:: EXTRACTED INFORMATION
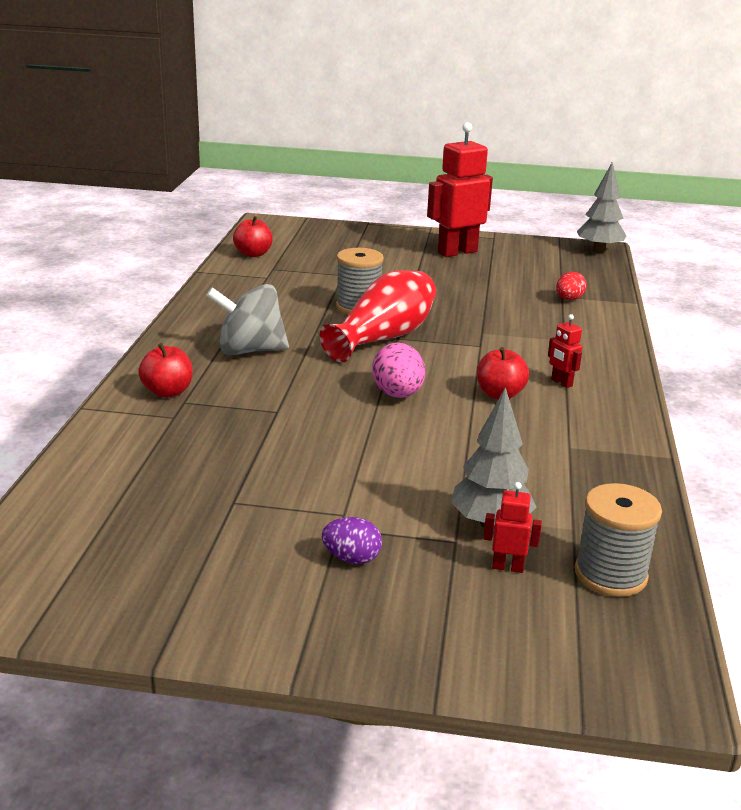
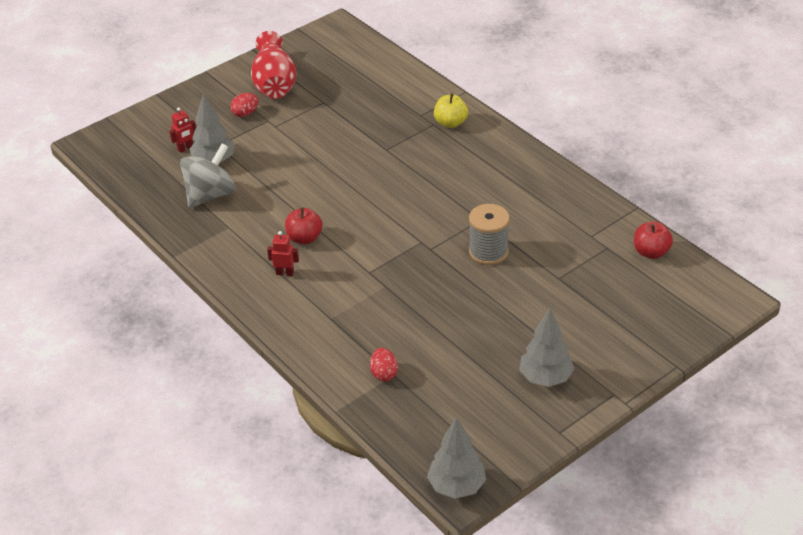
camera: 135 degrees right, 15 degrees up
(168, 392) = (450, 123): red apple -> yellow apple
(250, 350) = (471, 172): grey spinning top -> grey spinning top (210, 195)
(352, 558) = (245, 113): purple egg -> red egg
(383, 338) = (428, 235): red vase -> red vase (274, 83)
(398, 394) = (352, 199): pink egg -> none
(457, 252) = (545, 378): red robot -> grey tree
(610, 574) = (143, 172): grey spool -> none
::::
▶ YOUR OBJECTIVE
The records need to be restated word for word, minus any images.

▶ RESULT FOR THIS TASK
camera: 135 degrees right, 15 degrees up
(168, 392) = (450, 123): red apple -> yellow apple
(250, 350) = (471, 172): grey spinning top -> grey spinning top (210, 195)
(352, 558) = (245, 113): purple egg -> red egg
(383, 338) = (428, 235): red vase -> red vase (274, 83)
(398, 394) = (352, 199): pink egg -> none
(457, 252) = (545, 378): red robot -> grey tree
(610, 574) = (143, 172): grey spool -> none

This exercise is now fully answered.